Goal of the exercise — Retype each line of the listing below, from the first through the one holding "L5: 47uH (+5V, IC4/PB2) -> none", with no other lines.

Task material —
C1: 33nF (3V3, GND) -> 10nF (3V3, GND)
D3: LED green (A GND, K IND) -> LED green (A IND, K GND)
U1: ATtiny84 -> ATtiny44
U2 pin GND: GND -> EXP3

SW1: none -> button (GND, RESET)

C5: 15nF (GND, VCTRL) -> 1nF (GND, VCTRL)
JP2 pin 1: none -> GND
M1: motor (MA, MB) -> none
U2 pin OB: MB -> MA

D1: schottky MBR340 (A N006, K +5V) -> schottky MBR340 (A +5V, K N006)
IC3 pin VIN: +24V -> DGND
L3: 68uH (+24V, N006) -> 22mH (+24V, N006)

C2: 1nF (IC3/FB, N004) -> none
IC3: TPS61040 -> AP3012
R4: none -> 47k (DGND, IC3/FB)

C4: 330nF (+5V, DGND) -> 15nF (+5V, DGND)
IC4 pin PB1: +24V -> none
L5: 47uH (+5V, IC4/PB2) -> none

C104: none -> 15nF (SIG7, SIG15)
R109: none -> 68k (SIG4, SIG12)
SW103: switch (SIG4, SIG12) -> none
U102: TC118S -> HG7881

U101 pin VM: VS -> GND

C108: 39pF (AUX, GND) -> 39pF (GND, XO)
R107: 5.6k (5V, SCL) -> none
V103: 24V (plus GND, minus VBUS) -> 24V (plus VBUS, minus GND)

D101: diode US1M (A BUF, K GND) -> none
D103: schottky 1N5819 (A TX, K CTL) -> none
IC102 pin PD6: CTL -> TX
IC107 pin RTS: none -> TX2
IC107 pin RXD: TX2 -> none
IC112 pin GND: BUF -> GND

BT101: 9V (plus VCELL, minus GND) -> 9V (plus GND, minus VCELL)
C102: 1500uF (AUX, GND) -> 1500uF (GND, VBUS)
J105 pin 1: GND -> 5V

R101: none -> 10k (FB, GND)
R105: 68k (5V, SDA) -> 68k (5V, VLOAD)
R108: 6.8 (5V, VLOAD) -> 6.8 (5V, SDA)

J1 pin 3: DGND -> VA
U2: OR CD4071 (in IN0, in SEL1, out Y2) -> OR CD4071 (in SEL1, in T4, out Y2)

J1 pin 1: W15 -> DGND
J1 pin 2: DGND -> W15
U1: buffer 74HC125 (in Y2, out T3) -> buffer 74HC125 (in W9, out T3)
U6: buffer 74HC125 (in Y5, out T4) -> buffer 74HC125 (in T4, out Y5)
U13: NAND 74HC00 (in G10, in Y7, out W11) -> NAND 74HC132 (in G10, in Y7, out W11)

Expected answer —
C1: 33nF (3V3, GND) -> 10nF (3V3, GND)
D3: LED green (A GND, K IND) -> LED green (A IND, K GND)
U1: ATtiny84 -> ATtiny44
U2 pin GND: GND -> EXP3

SW1: none -> button (GND, RESET)

C5: 15nF (GND, VCTRL) -> 1nF (GND, VCTRL)
JP2 pin 1: none -> GND
M1: motor (MA, MB) -> none
U2 pin OB: MB -> MA

D1: schottky MBR340 (A N006, K +5V) -> schottky MBR340 (A +5V, K N006)
IC3 pin VIN: +24V -> DGND
L3: 68uH (+24V, N006) -> 22mH (+24V, N006)

C2: 1nF (IC3/FB, N004) -> none
IC3: TPS61040 -> AP3012
R4: none -> 47k (DGND, IC3/FB)

C4: 330nF (+5V, DGND) -> 15nF (+5V, DGND)
IC4 pin PB1: +24V -> none
L5: 47uH (+5V, IC4/PB2) -> none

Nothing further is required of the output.